* **TASK**
In the records below, take the line containing "[305 288 372 349] (first image)" and every line following it, and write them out exactly.

* **DATA LISTING**
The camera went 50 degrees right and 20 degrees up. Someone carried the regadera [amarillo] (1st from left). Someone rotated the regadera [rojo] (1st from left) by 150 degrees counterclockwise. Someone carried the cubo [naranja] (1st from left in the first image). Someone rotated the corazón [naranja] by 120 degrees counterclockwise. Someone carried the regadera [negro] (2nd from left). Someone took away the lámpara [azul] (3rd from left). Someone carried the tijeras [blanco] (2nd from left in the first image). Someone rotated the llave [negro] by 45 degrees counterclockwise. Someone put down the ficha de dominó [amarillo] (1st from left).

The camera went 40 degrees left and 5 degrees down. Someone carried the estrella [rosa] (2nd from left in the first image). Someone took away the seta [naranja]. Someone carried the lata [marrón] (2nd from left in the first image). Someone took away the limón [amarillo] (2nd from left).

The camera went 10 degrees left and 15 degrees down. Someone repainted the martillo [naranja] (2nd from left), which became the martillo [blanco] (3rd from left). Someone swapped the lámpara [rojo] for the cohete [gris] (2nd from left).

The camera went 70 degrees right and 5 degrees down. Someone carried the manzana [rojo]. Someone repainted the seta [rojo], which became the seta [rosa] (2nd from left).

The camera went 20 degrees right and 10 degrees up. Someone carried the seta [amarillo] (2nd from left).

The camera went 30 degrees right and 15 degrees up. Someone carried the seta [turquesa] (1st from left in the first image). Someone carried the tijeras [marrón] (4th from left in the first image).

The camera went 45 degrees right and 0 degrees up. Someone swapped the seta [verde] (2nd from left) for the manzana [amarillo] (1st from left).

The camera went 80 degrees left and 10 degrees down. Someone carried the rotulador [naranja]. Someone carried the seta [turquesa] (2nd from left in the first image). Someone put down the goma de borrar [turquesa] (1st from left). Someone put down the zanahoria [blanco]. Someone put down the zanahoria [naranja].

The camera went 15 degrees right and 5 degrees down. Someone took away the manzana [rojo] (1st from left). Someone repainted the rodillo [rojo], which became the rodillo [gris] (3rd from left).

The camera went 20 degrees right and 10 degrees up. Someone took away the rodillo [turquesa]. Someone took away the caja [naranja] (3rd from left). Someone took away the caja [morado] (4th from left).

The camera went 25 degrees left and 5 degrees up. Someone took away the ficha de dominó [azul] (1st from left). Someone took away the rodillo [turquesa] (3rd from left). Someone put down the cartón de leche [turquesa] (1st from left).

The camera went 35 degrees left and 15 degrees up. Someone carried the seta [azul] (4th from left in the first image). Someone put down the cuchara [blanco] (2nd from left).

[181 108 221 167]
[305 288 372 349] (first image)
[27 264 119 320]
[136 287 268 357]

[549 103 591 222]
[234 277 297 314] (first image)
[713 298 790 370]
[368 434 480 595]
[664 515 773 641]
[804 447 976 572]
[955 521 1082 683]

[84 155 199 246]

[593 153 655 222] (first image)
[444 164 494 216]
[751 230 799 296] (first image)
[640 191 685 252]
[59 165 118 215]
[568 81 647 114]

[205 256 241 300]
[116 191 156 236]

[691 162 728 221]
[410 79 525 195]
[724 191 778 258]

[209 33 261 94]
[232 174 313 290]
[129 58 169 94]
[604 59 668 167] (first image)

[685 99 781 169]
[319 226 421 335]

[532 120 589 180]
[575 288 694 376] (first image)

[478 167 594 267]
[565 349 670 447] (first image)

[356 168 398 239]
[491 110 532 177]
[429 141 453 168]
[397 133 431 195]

* **WRITTEN ANSWER**
[305 288 372 349] (first image)
[27 264 119 320]
[136 287 268 357]

[549 103 591 222]
[234 277 297 314] (first image)
[713 298 790 370]
[368 434 480 595]
[664 515 773 641]
[804 447 976 572]
[955 521 1082 683]

[84 155 199 246]

[593 153 655 222] (first image)
[444 164 494 216]
[751 230 799 296] (first image)
[640 191 685 252]
[59 165 118 215]
[568 81 647 114]

[205 256 241 300]
[116 191 156 236]

[691 162 728 221]
[410 79 525 195]
[724 191 778 258]

[209 33 261 94]
[232 174 313 290]
[129 58 169 94]
[604 59 668 167] (first image)

[685 99 781 169]
[319 226 421 335]

[532 120 589 180]
[575 288 694 376] (first image)

[478 167 594 267]
[565 349 670 447] (first image)

[356 168 398 239]
[491 110 532 177]
[429 141 453 168]
[397 133 431 195]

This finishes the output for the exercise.